## Short exercise
Could you recast the Saved entries lines as a Markdown table with the columns "No." and "Line", numbering each row, skipping blank lines, and omitting the pictures?

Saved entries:
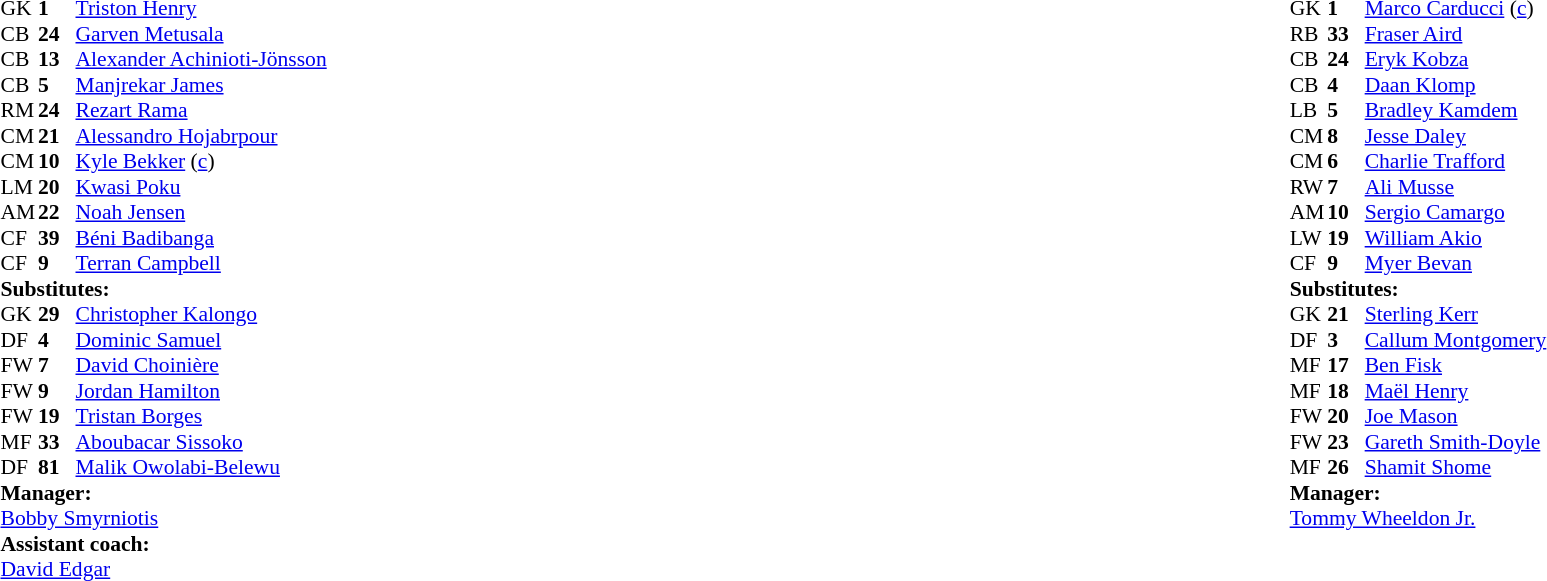
RW [1309, 187]
Ben Fisk [1456, 365]
39 [57, 238]
Shamit Shome [1456, 467]
Noah Jensen [202, 213]
Béni Badibanga [202, 238]
RM [19, 111]
Bradley Kamdem [1456, 111]
LW [1309, 238]
Manjrekar James [202, 85]
Gareth Smith-Doyle [1456, 442]
8 [1346, 136]
Sergio Camargo [1456, 213]
29 [57, 315]
Jesse Daley [1456, 136]
Dominic Samuel [202, 340]
Callum Montgomery [1456, 340]
26 [1346, 467]
Myer Bevan [1456, 263]
LB [1309, 111]
Maël Henry [1456, 391]
Aboubacar Sissoko [202, 442]
William Akio [1456, 238]
13 [57, 59]
Joe Mason [1456, 417]
Malik Owolabi-Belewu [202, 467]
David Choinière [202, 365]
Eryk Kobza [1456, 59]
Charlie Trafford [1456, 161]
Jordan Hamilton [202, 391]
81 [57, 467]
LM [19, 187]
Kwasi Poku [202, 187]
Daan Klomp [1456, 85]
Christopher Kalongo [202, 315]
Ali Musse [1456, 187]
17 [1346, 365]
Rezart Rama [202, 111]
Sterling Kerr [1456, 315]
Kyle Bekker (c) [202, 161]
3 [1346, 340]
6 [1346, 161]
18 [1346, 391]
Alessandro Hojabrpour [202, 136]
22 [57, 213]
Alexander Achinioti-Jönsson [202, 59]
Tristan Borges [202, 417]
Manager: Bobby Smyrniotis [163, 506]
Manager: Tommy Wheeldon Jr. [1418, 506]
RB [1309, 34]
Fraser Aird [1456, 34]
Garven Metusala [202, 34]
Terran Campbell [202, 263]
23 [1346, 442]
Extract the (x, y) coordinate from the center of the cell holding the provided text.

## Response
| No. | Line |
|---|---|
| 1 | RW [1309, 187] |
| 2 | Ben Fisk [1456, 365] |
| 3 | 39 [57, 238] |
| 4 | Shamit Shome [1456, 467] |
| 5 | Noah Jensen [202, 213] |
| 6 | Béni Badibanga [202, 238] |
| 7 | RM [19, 111] |
| 8 | Bradley Kamdem [1456, 111] |
| 9 | LW [1309, 238] |
| 10 | Manjrekar James [202, 85] |
| 11 | Gareth Smith-Doyle [1456, 442] |
| 12 | 8 [1346, 136] |
| 13 | Sergio Camargo [1456, 213] |
| 14 | 29 [57, 315] |
| 15 | Jesse Daley [1456, 136] |
| 16 | Dominic Samuel [202, 340] |
| 17 | Callum Montgomery [1456, 340] |
| 18 | 26 [1346, 467] |
| 19 | Myer Bevan [1456, 263] |
| 20 | LB [1309, 111] |
| 21 | Maël Henry [1456, 391] |
| 22 | Aboubacar Sissoko [202, 442] |
| 23 | William Akio [1456, 238] |
| 24 | 13 [57, 59] |
| 25 | Joe Mason [1456, 417] |
| 26 | Malik Owolabi-Belewu [202, 467] |
| 27 | David Choinière [202, 365] |
| 28 | Eryk Kobza [1456, 59] |
| 29 | Charlie Trafford [1456, 161] |
| 30 | Jordan Hamilton [202, 391] |
| 31 | 81 [57, 467] |
| 32 | LM [19, 187] |
| 33 | Kwasi Poku [202, 187] |
| 34 | Daan Klomp [1456, 85] |
| 35 | Christopher Kalongo [202, 315] |
| 36 | Ali Musse [1456, 187] |
| 37 | 17 [1346, 365] |
| 38 | Rezart Rama [202, 111] |
| 39 | Sterling Kerr [1456, 315] |
| 40 | Kyle Bekker (c) [202, 161] |
| 41 | 3 [1346, 340] |
| 42 | 6 [1346, 161] |
| 43 | 18 [1346, 391] |
| 44 | Alessandro Hojabrpour [202, 136] |
| 45 | 22 [57, 213] |
| 46 | Alexander Achinioti-Jönsson [202, 59] |
| 47 | Tristan Borges [202, 417] |
| 48 | Manager: Bobby Smyrniotis [163, 506] |
| 49 | Manager: Tommy Wheeldon Jr. [1418, 506] |
| 50 | RB [1309, 34] |
| 51 | Fraser Aird [1456, 34] |
| 52 | Garven Metusala [202, 34] |
| 53 | Terran Campbell [202, 263] |
| 54 | 23 [1346, 442] |
| 55 | Extract the (x, y) coordinate from the center of the cell holding the provided text. |